─── Given records ───

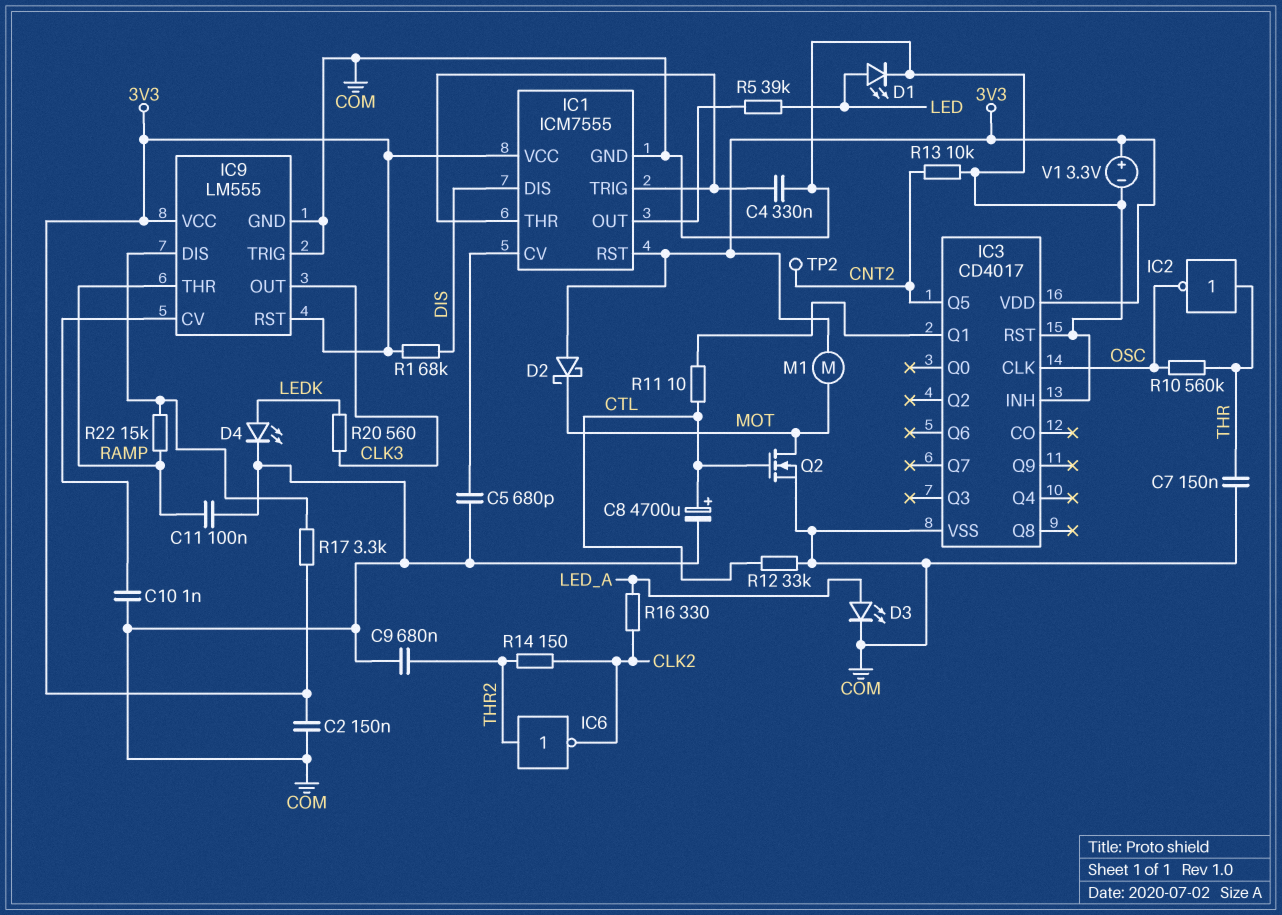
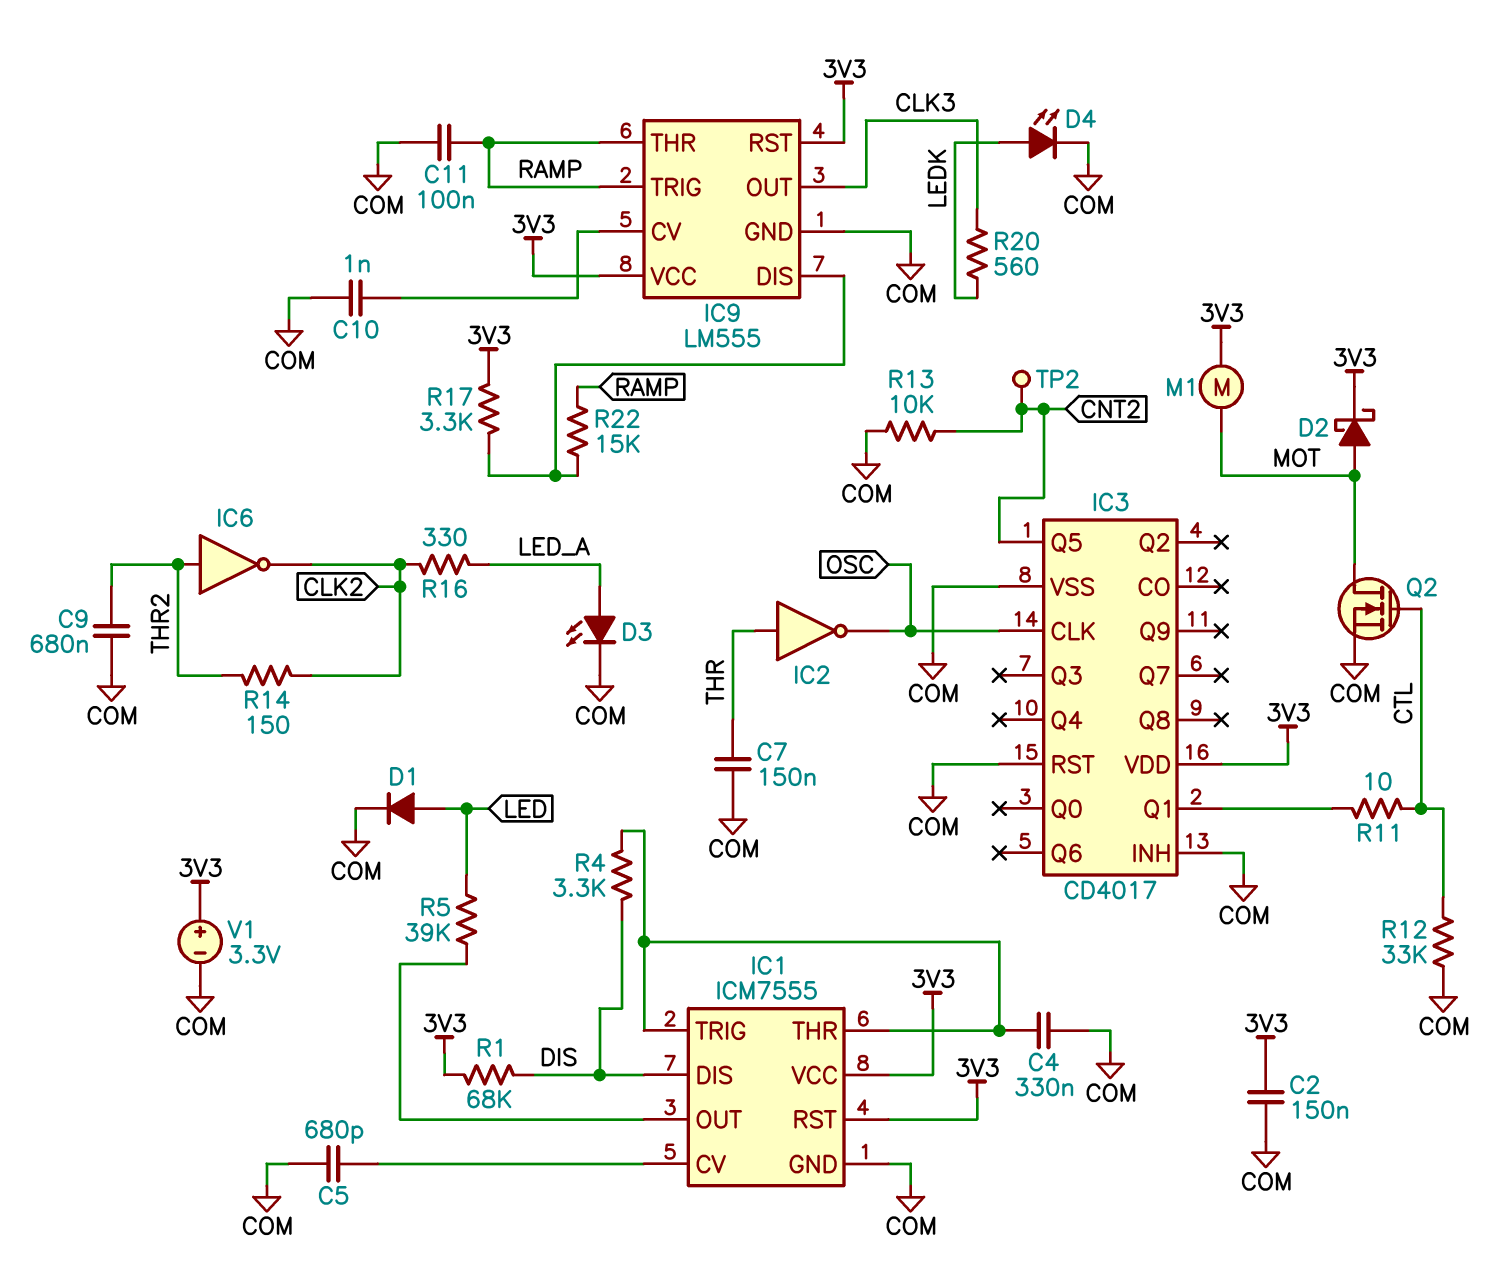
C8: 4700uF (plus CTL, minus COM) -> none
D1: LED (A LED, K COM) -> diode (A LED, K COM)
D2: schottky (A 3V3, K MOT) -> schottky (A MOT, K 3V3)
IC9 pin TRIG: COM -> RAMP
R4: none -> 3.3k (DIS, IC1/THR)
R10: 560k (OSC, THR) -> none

───

For the records above, how many lines contain the word "none"? Reply with the number only.

Task answer |
3